### ASSIGNMENT
The records below are to be restated word for word; their pictures are not.
-- -- --
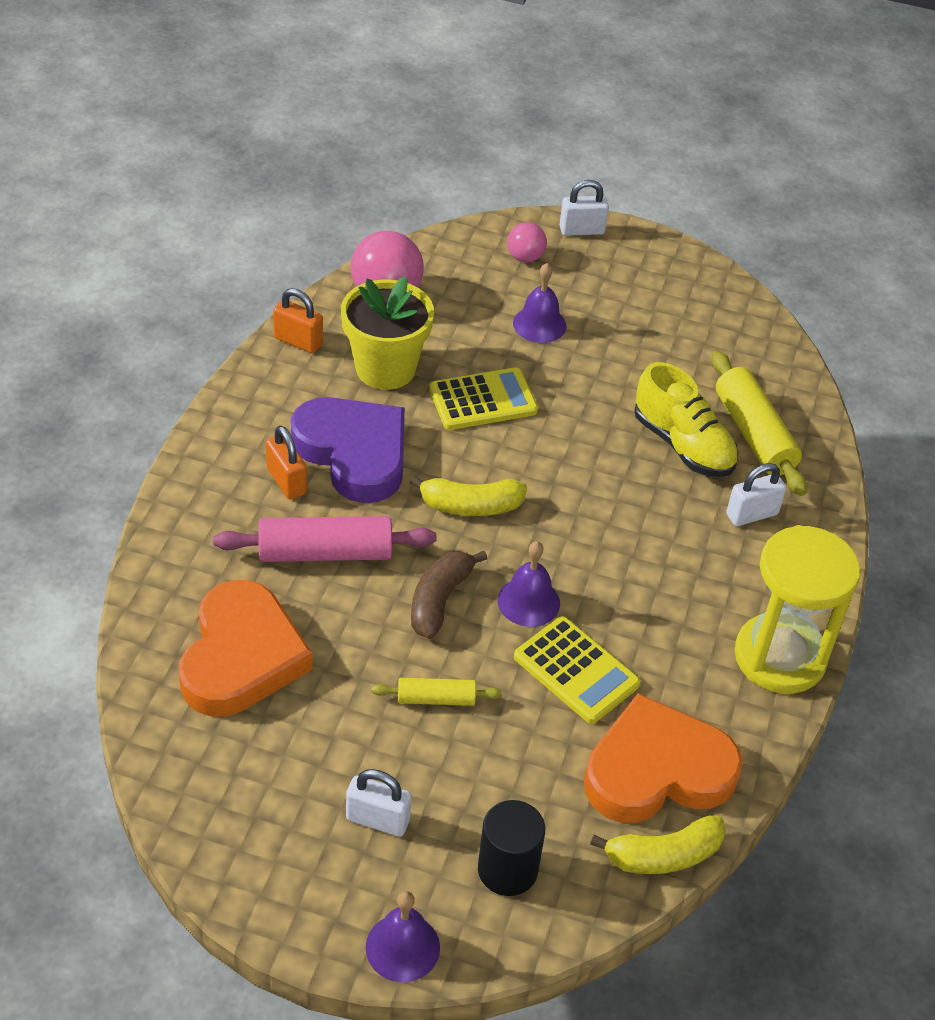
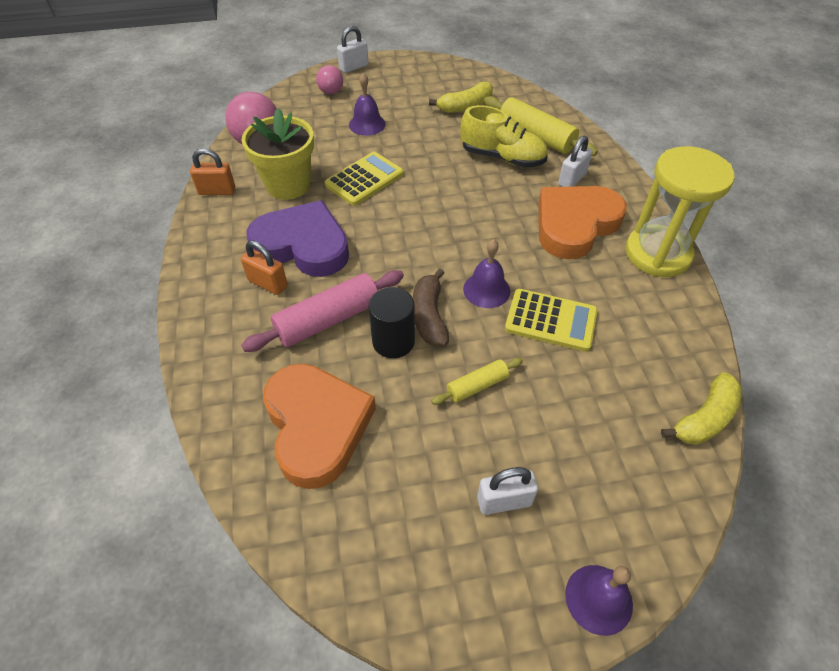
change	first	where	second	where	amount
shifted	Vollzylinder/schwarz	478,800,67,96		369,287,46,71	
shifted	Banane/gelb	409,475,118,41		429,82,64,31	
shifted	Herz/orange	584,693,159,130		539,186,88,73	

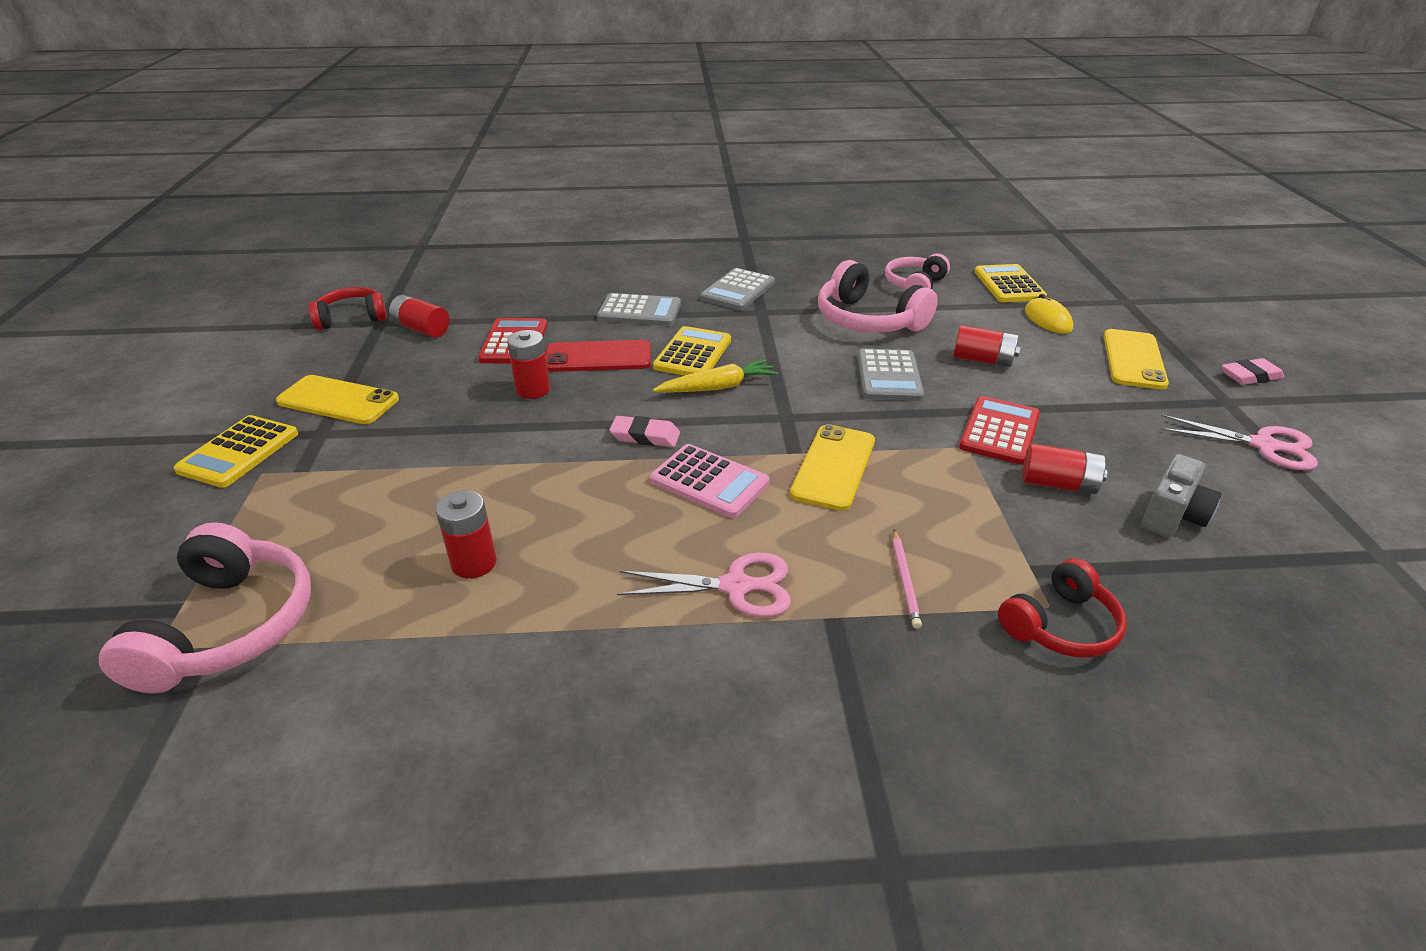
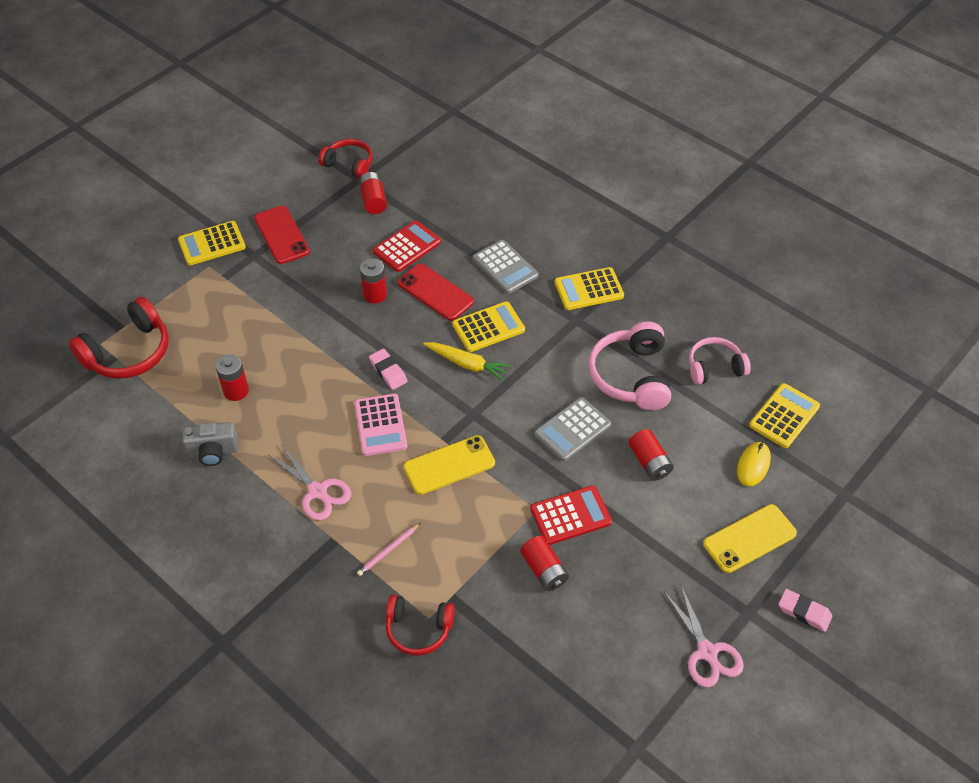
change	first	where	second	where	amount
repainted	Kopfhörer/rosa	99,522,212,172	Kopfhörer/rot	69,297,100,82	
shifted	Kamera/grau	1141,454,80,84		182,422,57,44	
repainted	Handy/gelb	276,375,123,49	Handy/rot	254,206,56,58	
repainted	Taschenrechner/grau	700,268,75,42	Taschenrechner/gelb	555,267,69,43	

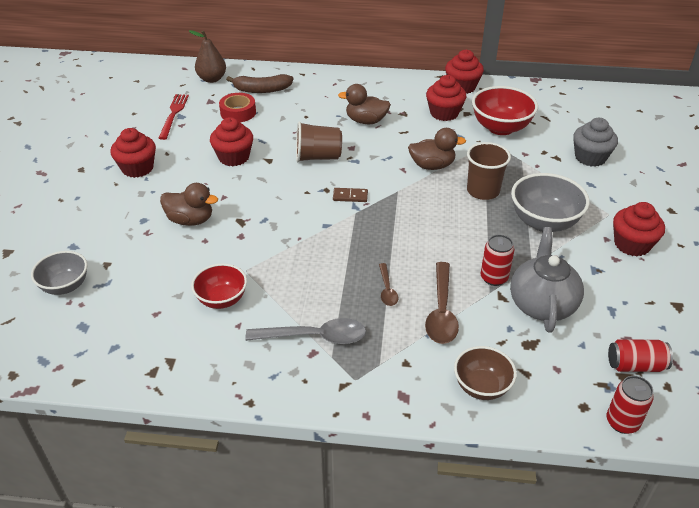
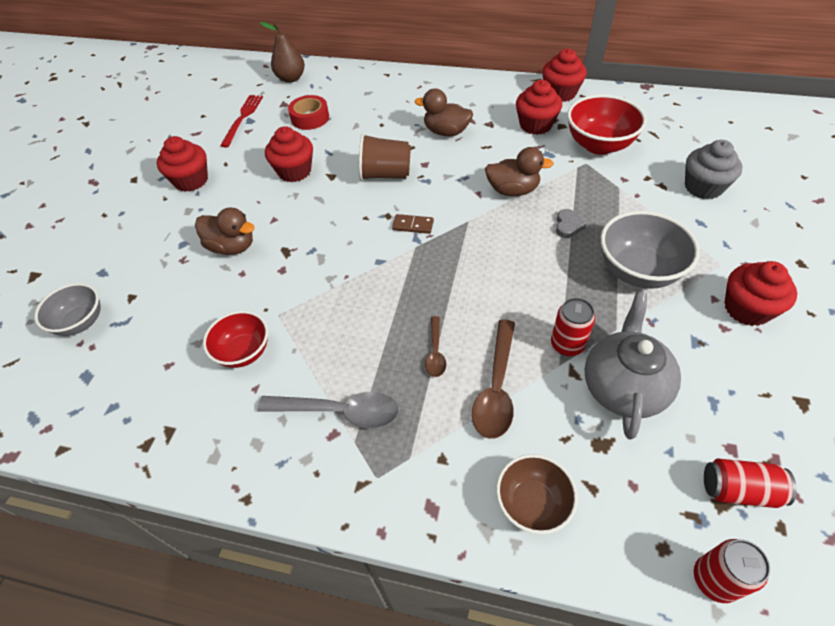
change	first	where	second	where	amount
swapped	Becher/braun	467,142,44,58	Herz/grau	556,209,31,29	
gone	Banane/braun	226,74,67,19			

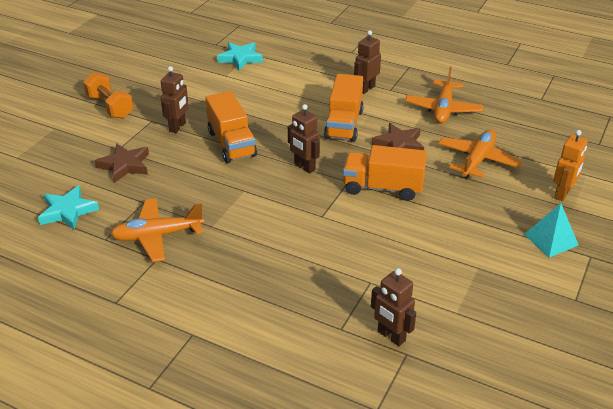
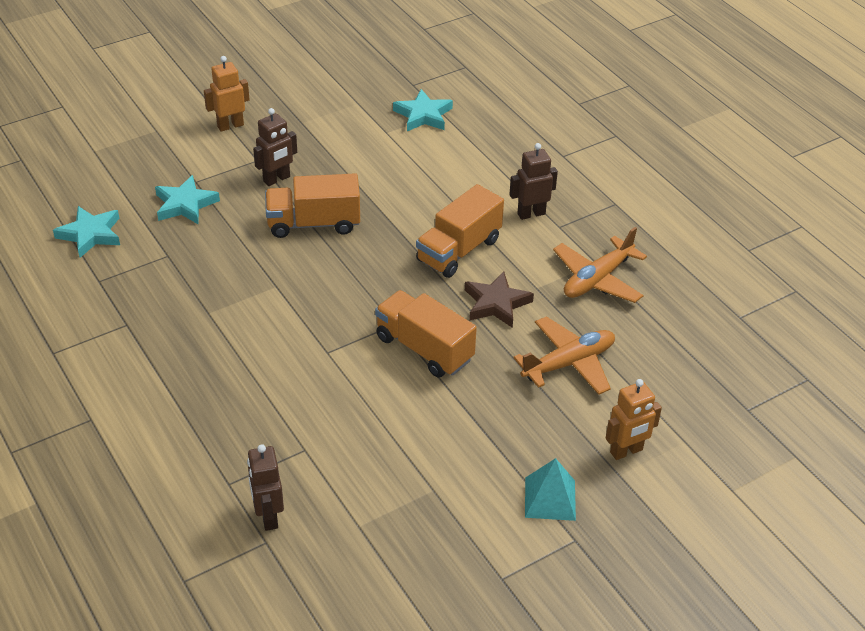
change	first	where	second	where	amount
repainted	Stern/braun	94,144,55,39	Stern/türkis	155,175,65,50	
swapped	Hantel/orange	83,72,51,47	Roboter/orange	204,56,46,76	
rotated	Lastwagen/orange	205,91,52,72		265,173,95,65	75 degrees clockwise
gone	Flugzeug/orange	111,198,93,64			
gone	Roboter/braun	288,104,32,69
-- -- --
### ANSWER BELOW
change	first	where	second	where	amount
shifted	Vollzylinder/schwarz	478,800,67,96		369,287,46,71	
shifted	Banane/gelb	409,475,118,41		429,82,64,31	
shifted	Herz/orange	584,693,159,130		539,186,88,73	

change	first	where	second	where	amount
repainted	Kopfhörer/rosa	99,522,212,172	Kopfhörer/rot	69,297,100,82	
shifted	Kamera/grau	1141,454,80,84		182,422,57,44	
repainted	Handy/gelb	276,375,123,49	Handy/rot	254,206,56,58	
repainted	Taschenrechner/grau	700,268,75,42	Taschenrechner/gelb	555,267,69,43	

change	first	where	second	where	amount
swapped	Becher/braun	467,142,44,58	Herz/grau	556,209,31,29	
gone	Banane/braun	226,74,67,19			

change	first	where	second	where	amount
repainted	Stern/braun	94,144,55,39	Stern/türkis	155,175,65,50	
swapped	Hantel/orange	83,72,51,47	Roboter/orange	204,56,46,76	
rotated	Lastwagen/orange	205,91,52,72		265,173,95,65	75 degrees clockwise
gone	Flugzeug/orange	111,198,93,64			
gone	Roboter/braun	288,104,32,69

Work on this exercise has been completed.